┌────────

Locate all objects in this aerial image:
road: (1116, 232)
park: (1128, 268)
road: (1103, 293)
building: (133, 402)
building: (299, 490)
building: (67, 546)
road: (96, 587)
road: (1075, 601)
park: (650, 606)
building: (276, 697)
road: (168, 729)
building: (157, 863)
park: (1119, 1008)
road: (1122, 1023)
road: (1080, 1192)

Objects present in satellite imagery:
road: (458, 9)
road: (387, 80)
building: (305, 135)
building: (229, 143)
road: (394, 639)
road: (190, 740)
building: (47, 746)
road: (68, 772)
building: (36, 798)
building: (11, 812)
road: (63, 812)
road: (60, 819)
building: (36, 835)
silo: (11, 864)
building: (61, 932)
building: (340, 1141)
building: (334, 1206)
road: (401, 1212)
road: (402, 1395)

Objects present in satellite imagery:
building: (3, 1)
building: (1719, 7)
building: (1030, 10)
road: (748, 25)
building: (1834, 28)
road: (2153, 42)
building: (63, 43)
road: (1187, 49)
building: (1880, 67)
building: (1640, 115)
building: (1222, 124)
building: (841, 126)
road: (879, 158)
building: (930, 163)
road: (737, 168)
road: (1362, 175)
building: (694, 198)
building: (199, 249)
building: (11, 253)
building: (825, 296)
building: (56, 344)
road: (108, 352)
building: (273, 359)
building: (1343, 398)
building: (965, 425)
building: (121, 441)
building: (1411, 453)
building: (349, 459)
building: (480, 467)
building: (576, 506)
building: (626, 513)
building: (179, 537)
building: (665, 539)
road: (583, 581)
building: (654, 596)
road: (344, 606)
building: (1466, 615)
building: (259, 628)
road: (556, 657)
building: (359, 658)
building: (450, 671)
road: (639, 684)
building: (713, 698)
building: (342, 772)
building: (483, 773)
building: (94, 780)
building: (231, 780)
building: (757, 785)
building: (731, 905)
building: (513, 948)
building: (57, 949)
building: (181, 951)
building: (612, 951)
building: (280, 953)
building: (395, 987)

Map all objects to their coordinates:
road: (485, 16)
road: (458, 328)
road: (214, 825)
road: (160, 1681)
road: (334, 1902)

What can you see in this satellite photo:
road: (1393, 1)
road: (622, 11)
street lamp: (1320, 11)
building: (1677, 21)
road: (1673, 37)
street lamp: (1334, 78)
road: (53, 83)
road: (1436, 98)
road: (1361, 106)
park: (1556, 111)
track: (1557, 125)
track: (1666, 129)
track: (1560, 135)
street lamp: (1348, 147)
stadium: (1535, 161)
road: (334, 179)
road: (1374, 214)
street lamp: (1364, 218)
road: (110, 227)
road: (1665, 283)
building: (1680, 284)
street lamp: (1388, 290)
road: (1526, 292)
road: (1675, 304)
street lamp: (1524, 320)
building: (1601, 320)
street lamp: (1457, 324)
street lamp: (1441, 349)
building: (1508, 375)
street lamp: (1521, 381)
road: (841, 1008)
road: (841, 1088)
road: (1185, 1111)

└────────

▶ [Activity]:
Go through the material and report each line that holds the string "lamp".

▶ [Output for this task]:
street lamp: (1320, 11)
street lamp: (1334, 78)
street lamp: (1348, 147)
street lamp: (1364, 218)
street lamp: (1388, 290)
street lamp: (1524, 320)
street lamp: (1457, 324)
street lamp: (1441, 349)
street lamp: (1521, 381)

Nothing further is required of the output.